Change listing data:
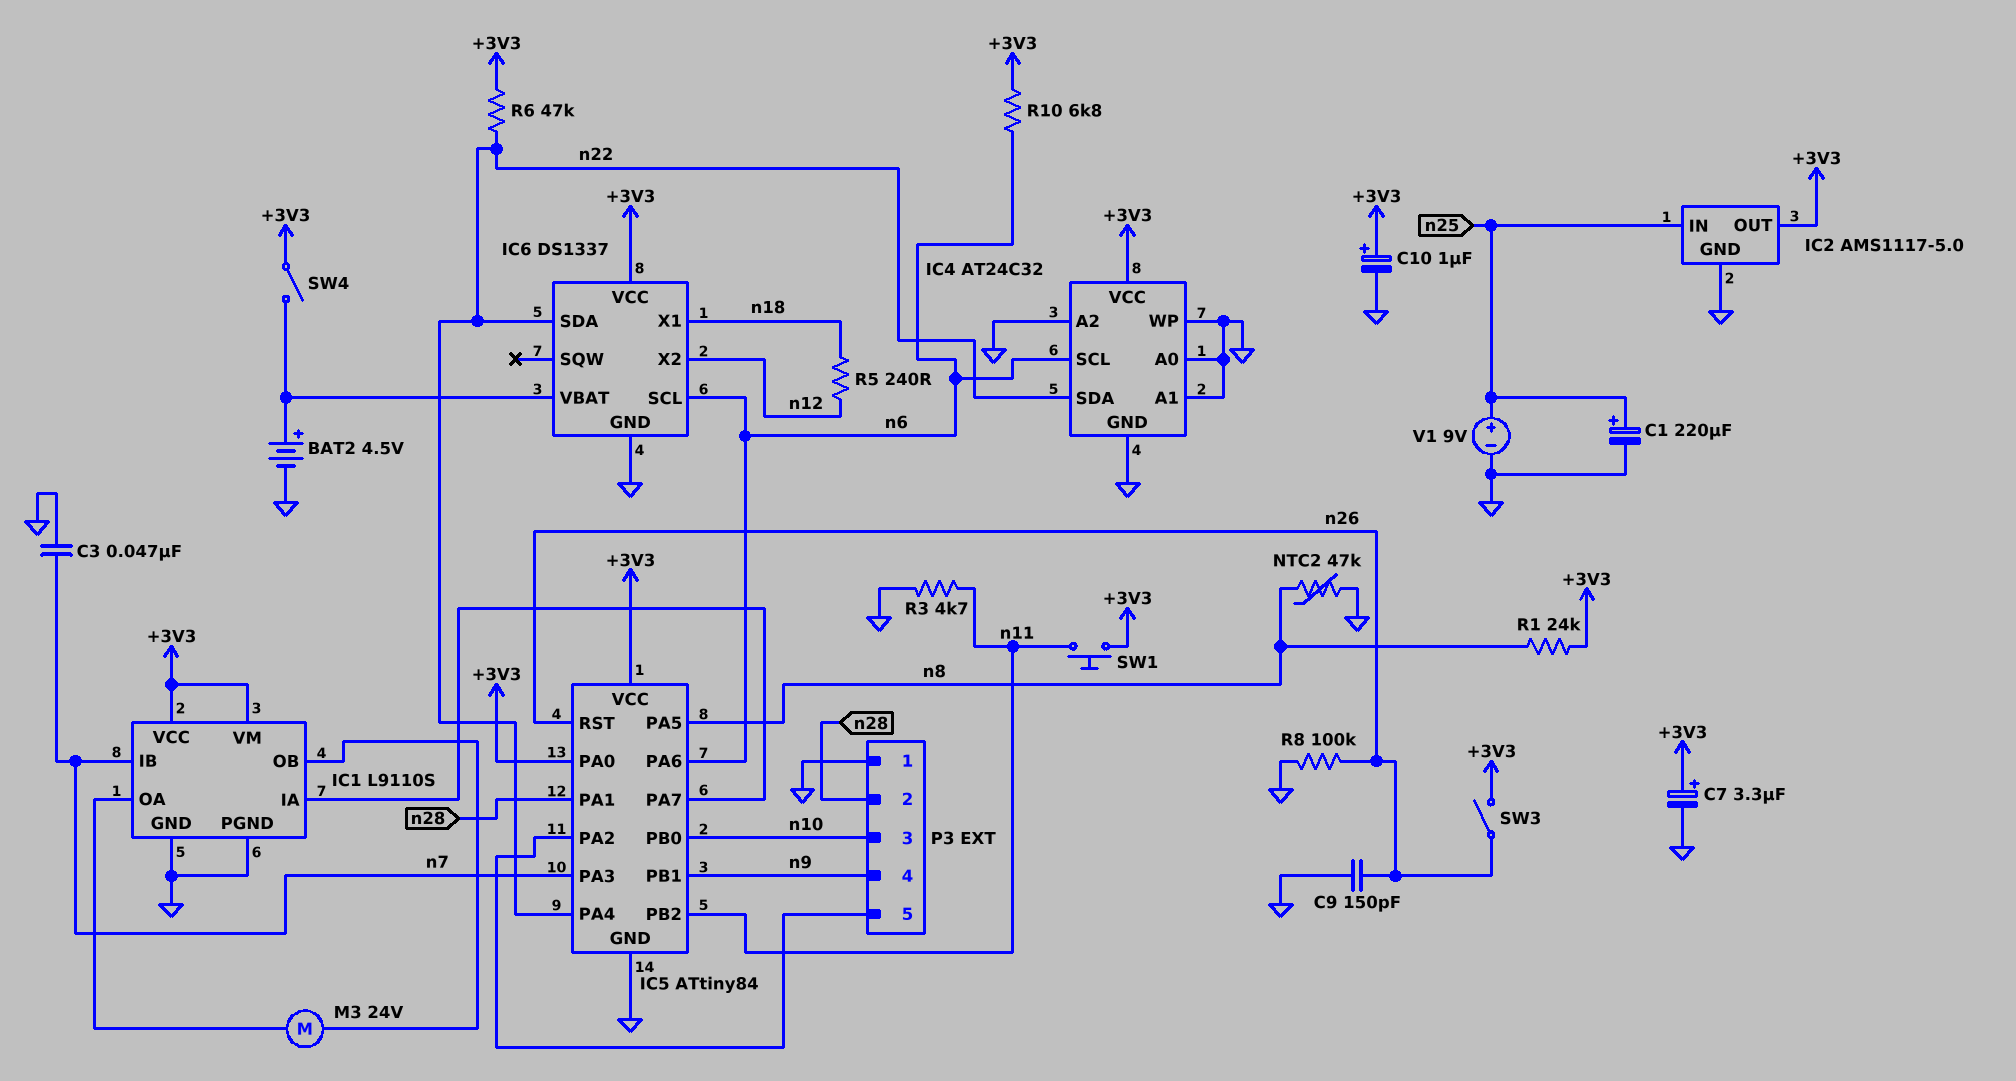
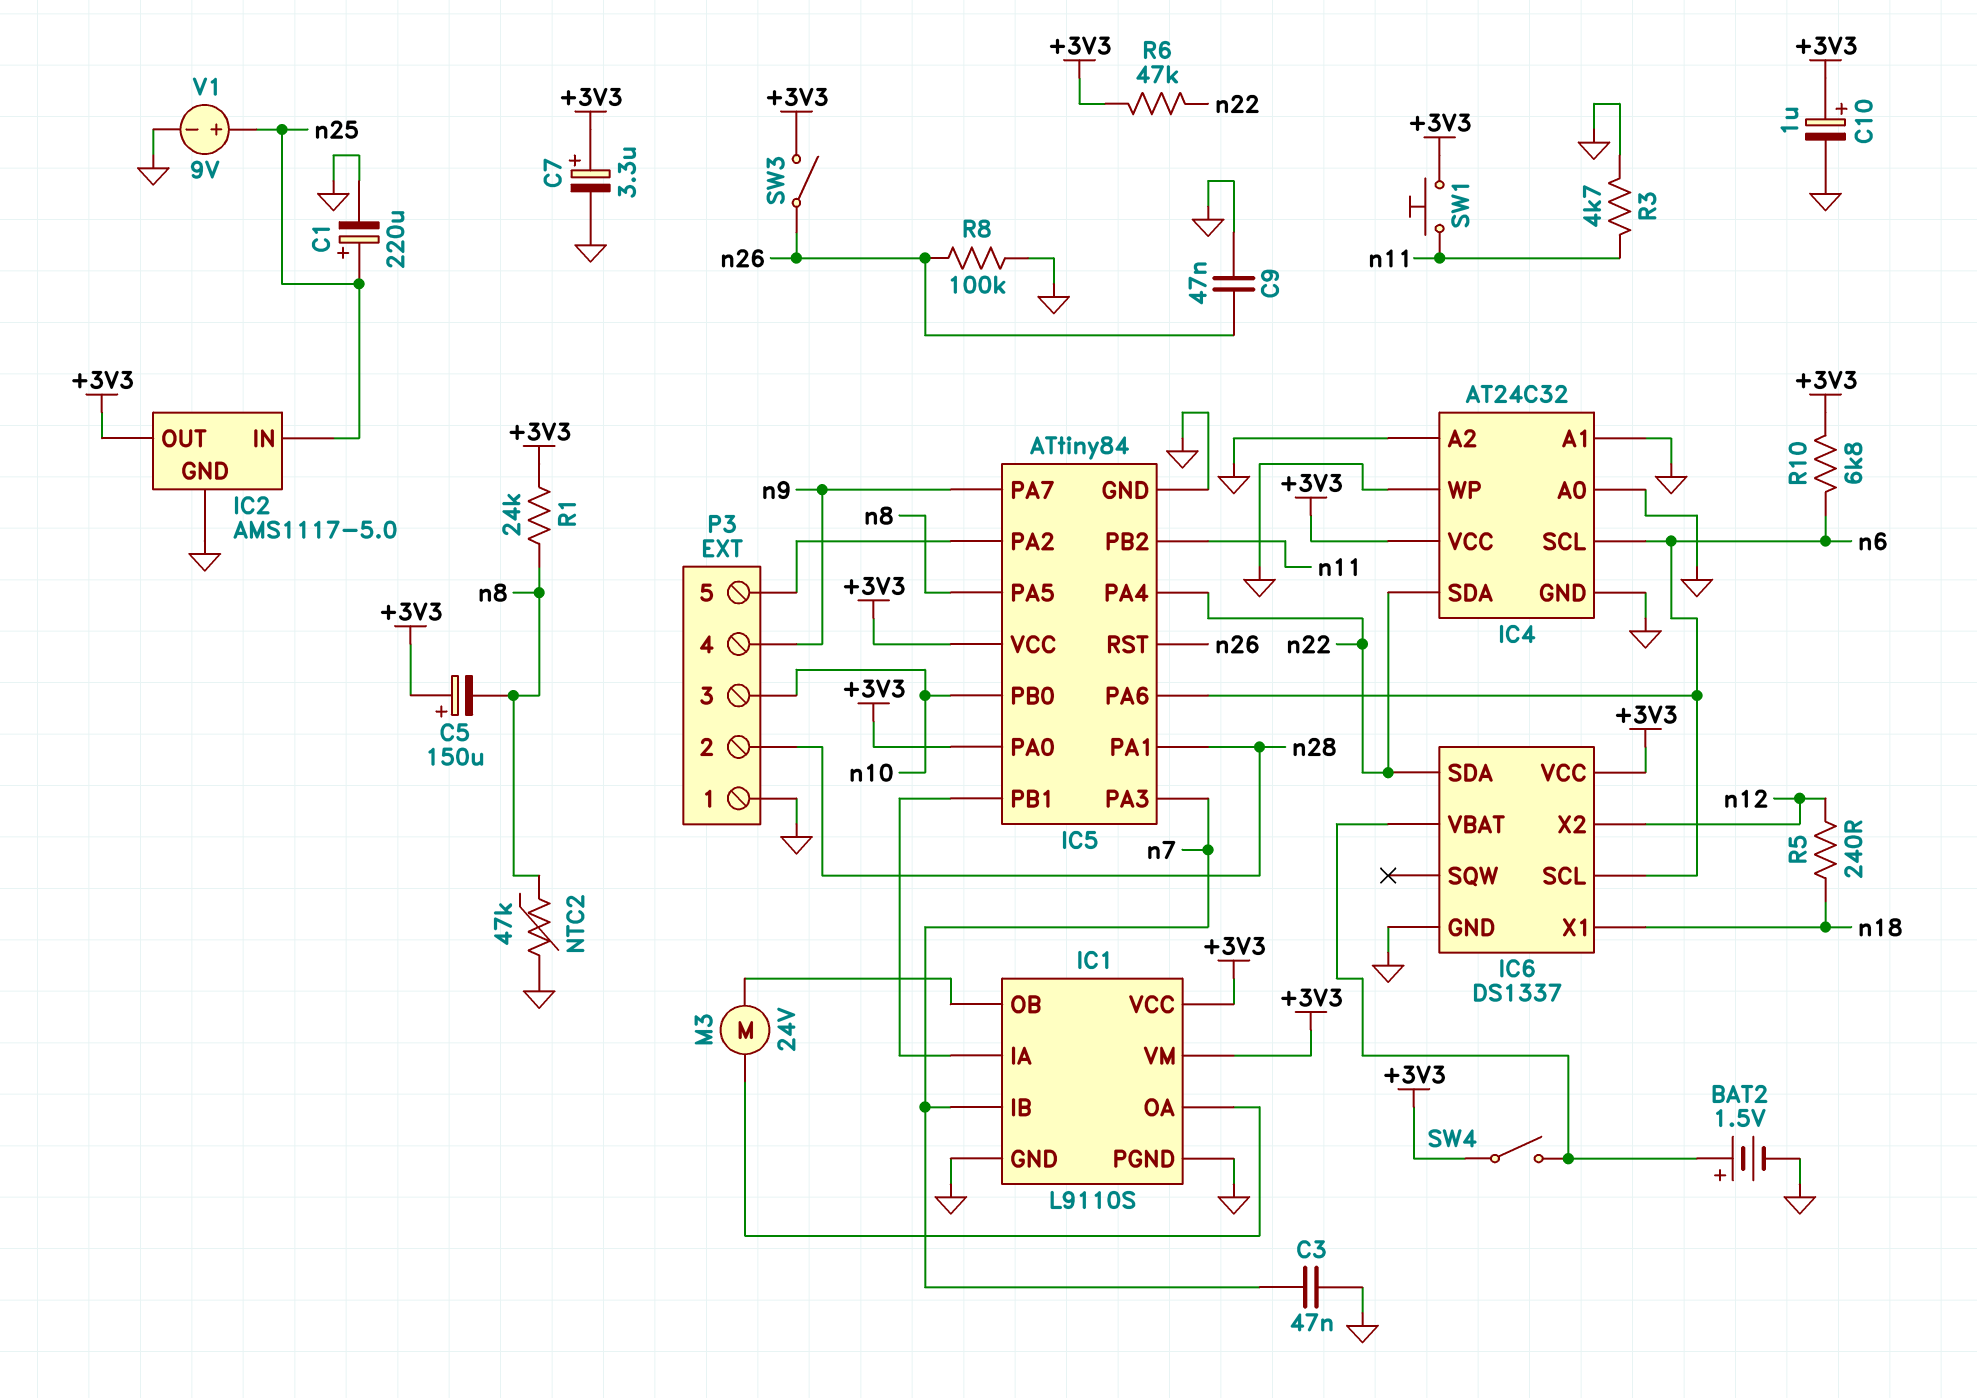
BAT2: 4.5V (plus IC6/VBAT, minus GND) -> 1.5V (plus IC6/VBAT, minus GND)
C5: none -> 150uF (plus +3V3, minus n8)
C9: 150pF (GND, n26) -> 47nF (GND, n26)
IC5 pin PA7: IC1/IA -> n9
IC5 pin PB1: n9 -> IC1/IA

_TASK PROMPT_:
With "plus" as the word to match, copy each line of the records that has it.

_TASK RESPONSE_:
BAT2: 4.5V (plus IC6/VBAT, minus GND) -> 1.5V (plus IC6/VBAT, minus GND)
C5: none -> 150uF (plus +3V3, minus n8)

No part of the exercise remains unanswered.